EXERCISE DATA>

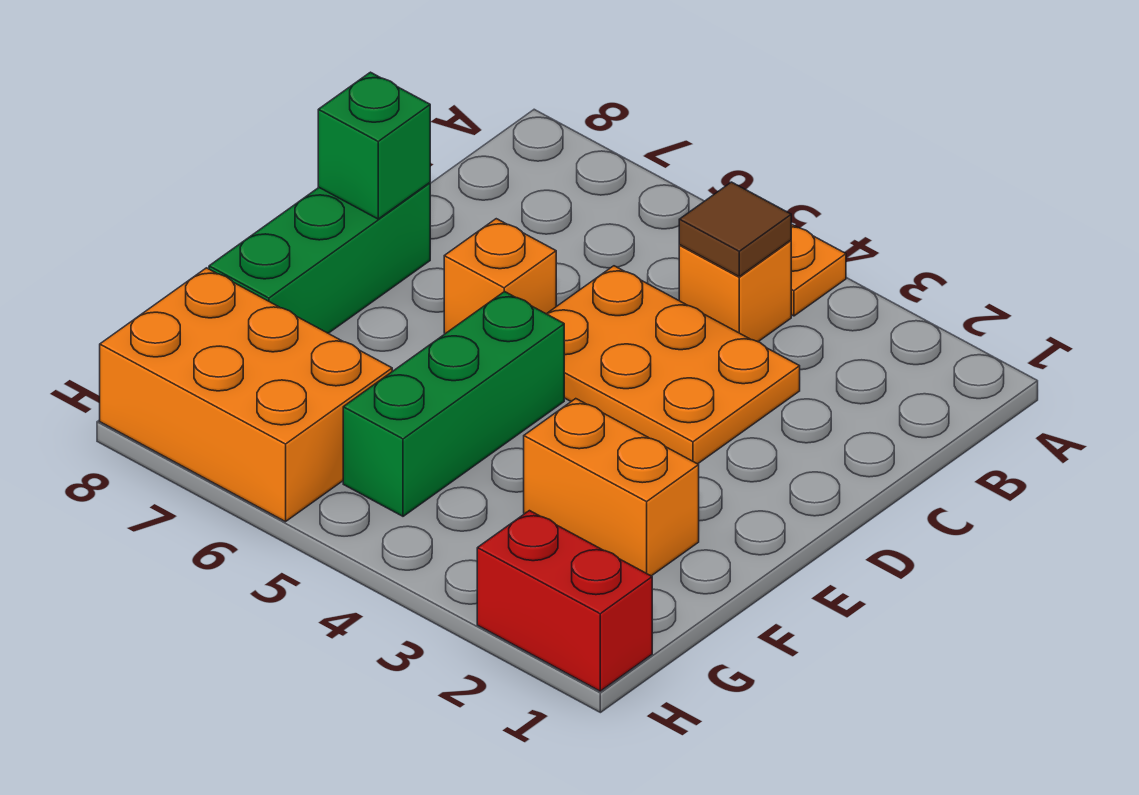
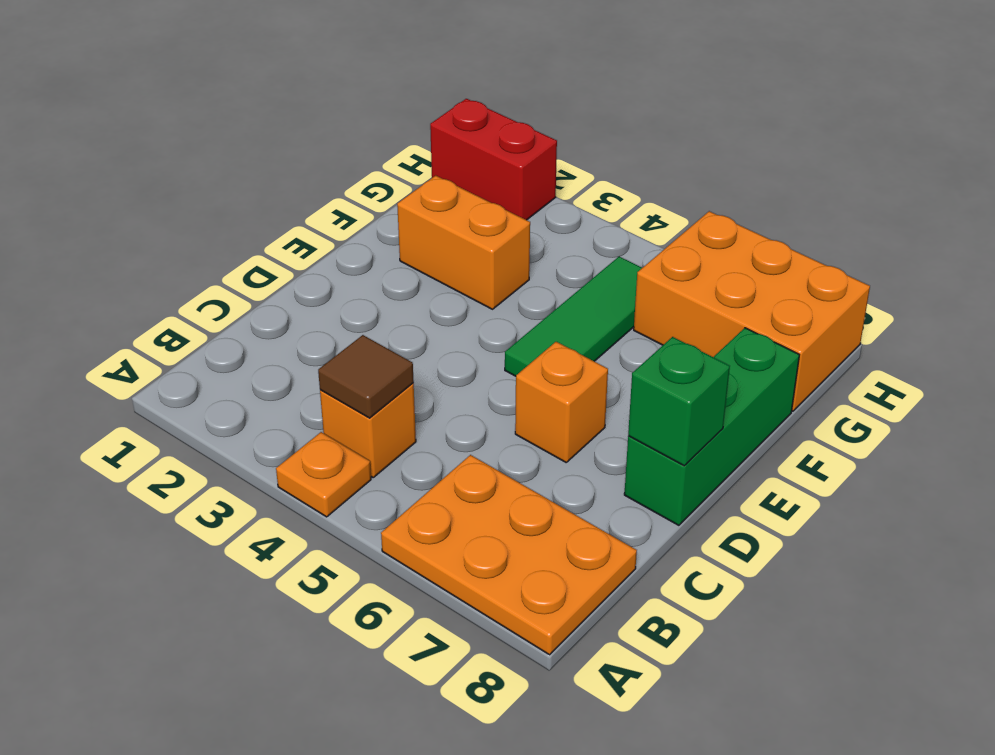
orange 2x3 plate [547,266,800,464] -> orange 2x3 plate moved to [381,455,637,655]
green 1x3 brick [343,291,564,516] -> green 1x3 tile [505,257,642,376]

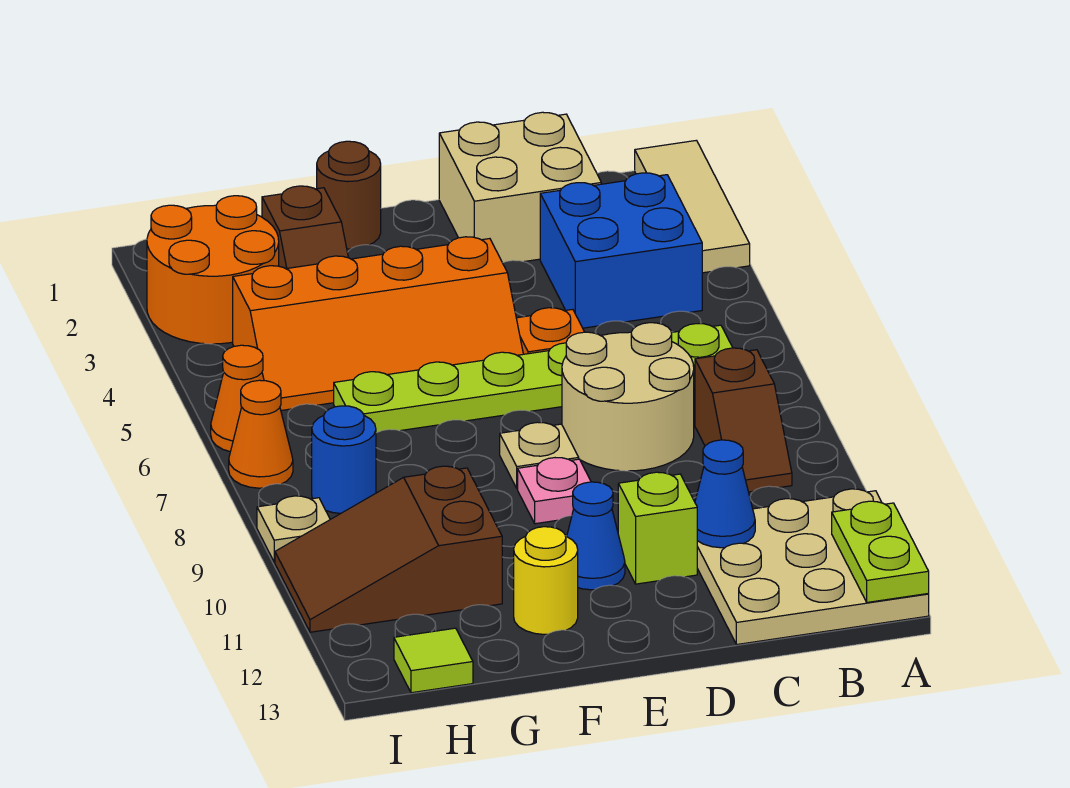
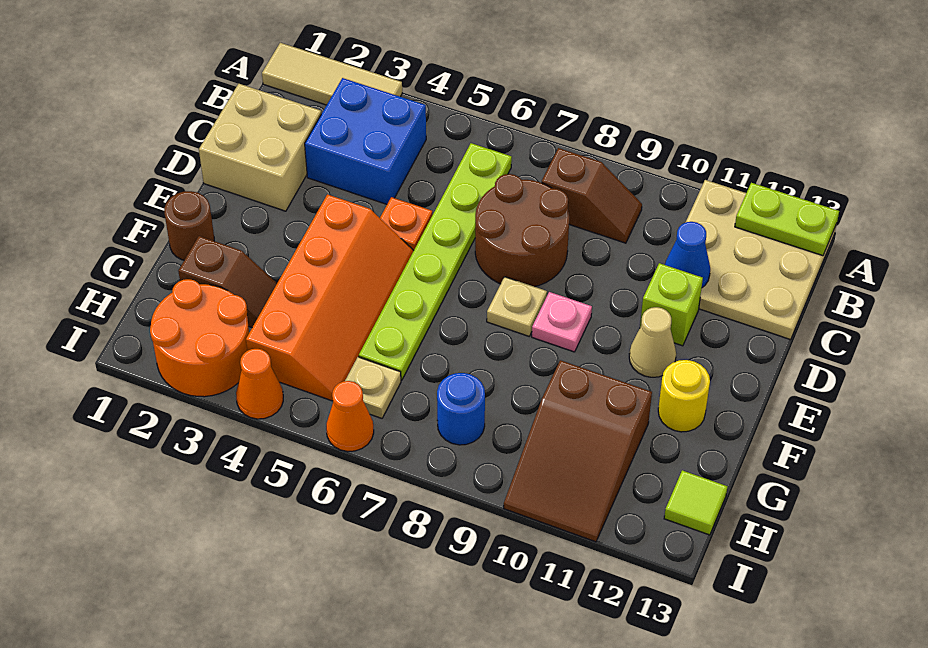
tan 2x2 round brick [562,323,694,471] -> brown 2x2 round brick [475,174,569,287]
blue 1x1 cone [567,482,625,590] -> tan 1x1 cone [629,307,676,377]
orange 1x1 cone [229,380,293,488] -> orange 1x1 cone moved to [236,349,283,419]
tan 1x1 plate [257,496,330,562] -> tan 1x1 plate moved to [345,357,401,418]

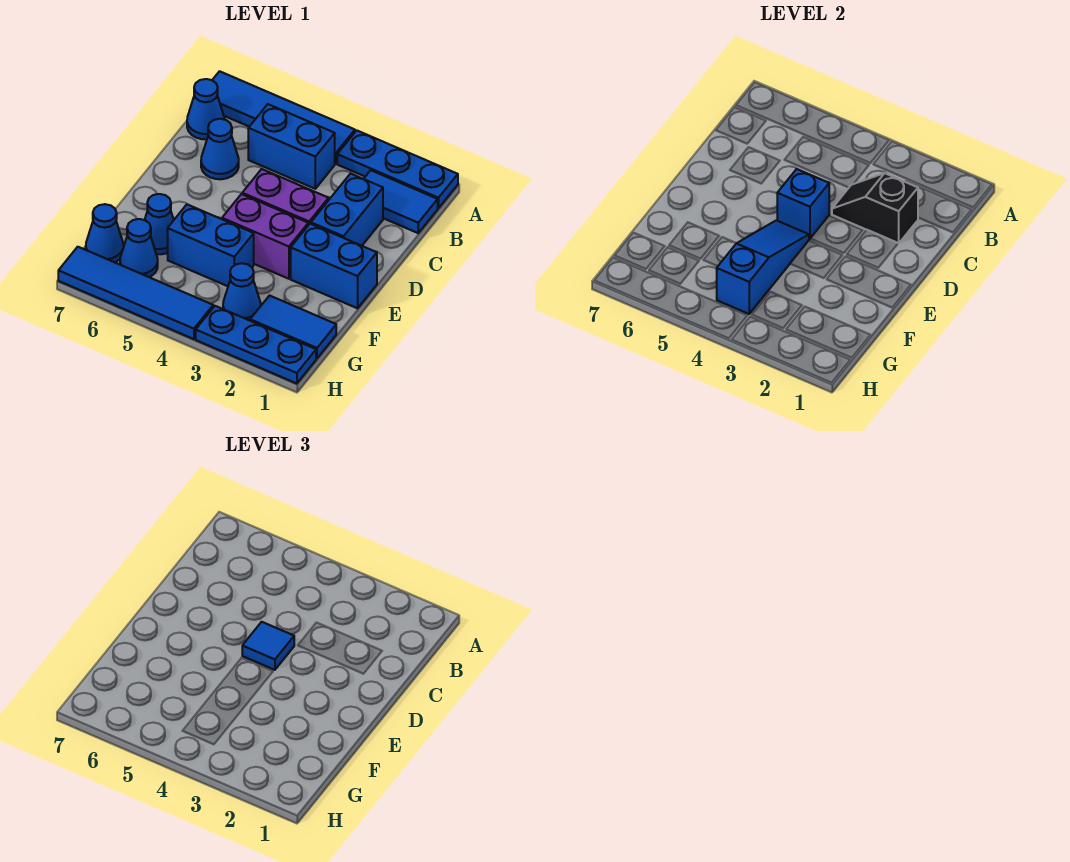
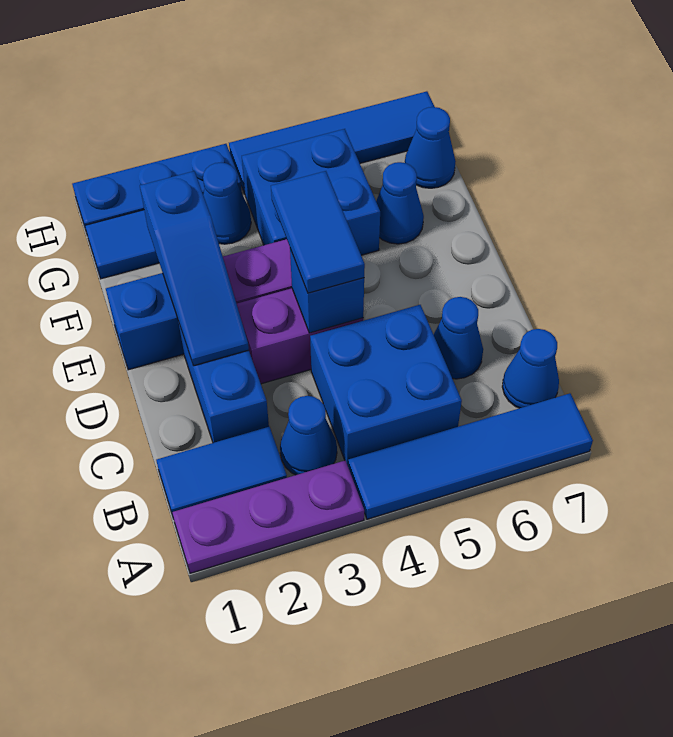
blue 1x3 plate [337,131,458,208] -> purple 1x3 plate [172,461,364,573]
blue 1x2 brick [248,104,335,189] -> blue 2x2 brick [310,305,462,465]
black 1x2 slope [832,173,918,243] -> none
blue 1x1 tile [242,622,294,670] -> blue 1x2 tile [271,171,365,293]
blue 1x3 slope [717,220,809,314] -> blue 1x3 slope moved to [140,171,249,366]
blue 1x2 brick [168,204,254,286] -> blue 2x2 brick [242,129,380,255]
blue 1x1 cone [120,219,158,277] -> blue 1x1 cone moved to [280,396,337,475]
...
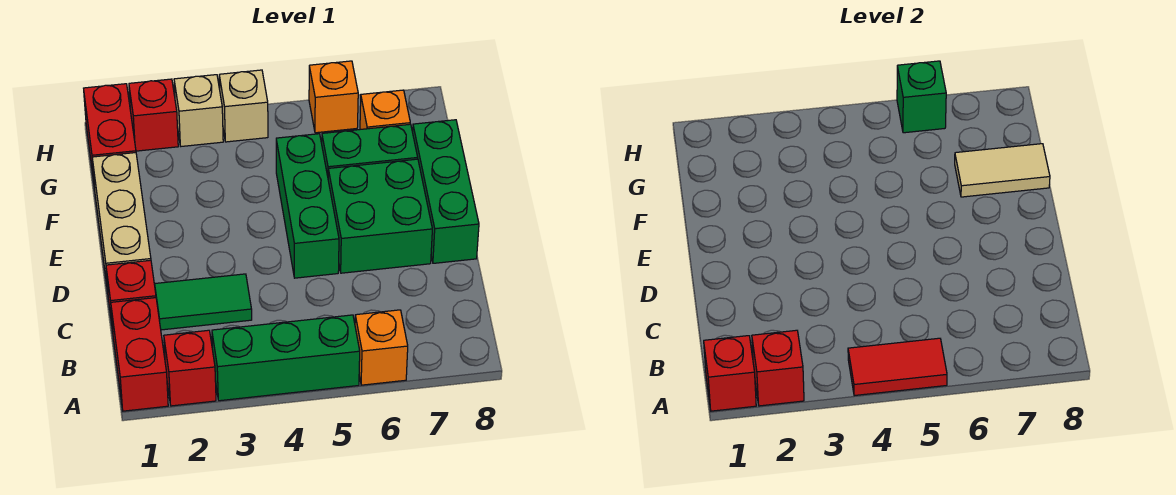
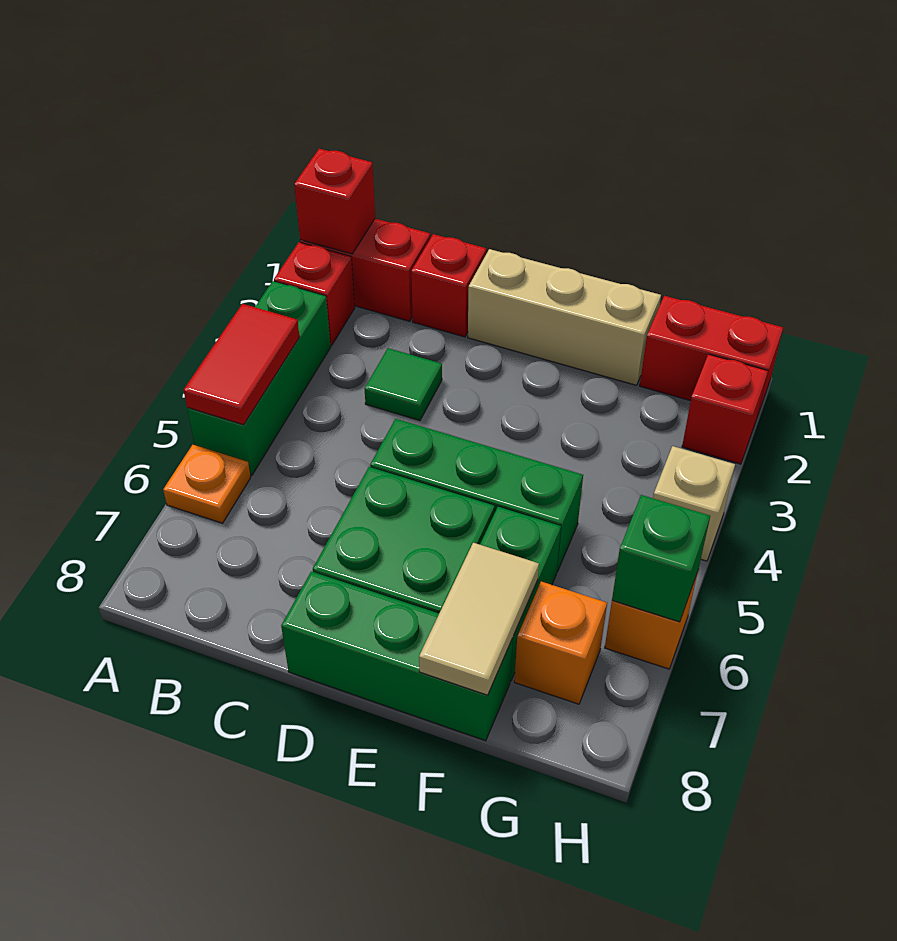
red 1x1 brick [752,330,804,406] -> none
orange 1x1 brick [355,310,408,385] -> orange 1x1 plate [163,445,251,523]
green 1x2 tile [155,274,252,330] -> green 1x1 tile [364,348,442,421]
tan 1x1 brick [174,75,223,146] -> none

TASK GOAL>
In the listing above, find the line with "orange 2x3 plate [547,266,800,464]" and the line with "blue 1x1 tile". Copy exactly those lines and all between them, minus the images.

PROBLEM SOLUTION>
orange 2x3 plate [547,266,800,464] -> orange 2x3 plate moved to [381,455,637,655]
green 1x3 brick [343,291,564,516] -> green 1x3 tile [505,257,642,376]

tan 2x2 round brick [562,323,694,471] -> brown 2x2 round brick [475,174,569,287]
blue 1x1 cone [567,482,625,590] -> tan 1x1 cone [629,307,676,377]
orange 1x1 cone [229,380,293,488] -> orange 1x1 cone moved to [236,349,283,419]
tan 1x1 plate [257,496,330,562] -> tan 1x1 plate moved to [345,357,401,418]

blue 1x3 plate [337,131,458,208] -> purple 1x3 plate [172,461,364,573]
blue 1x2 brick [248,104,335,189] -> blue 2x2 brick [310,305,462,465]
black 1x2 slope [832,173,918,243] -> none
blue 1x1 tile [242,622,294,670] -> blue 1x2 tile [271,171,365,293]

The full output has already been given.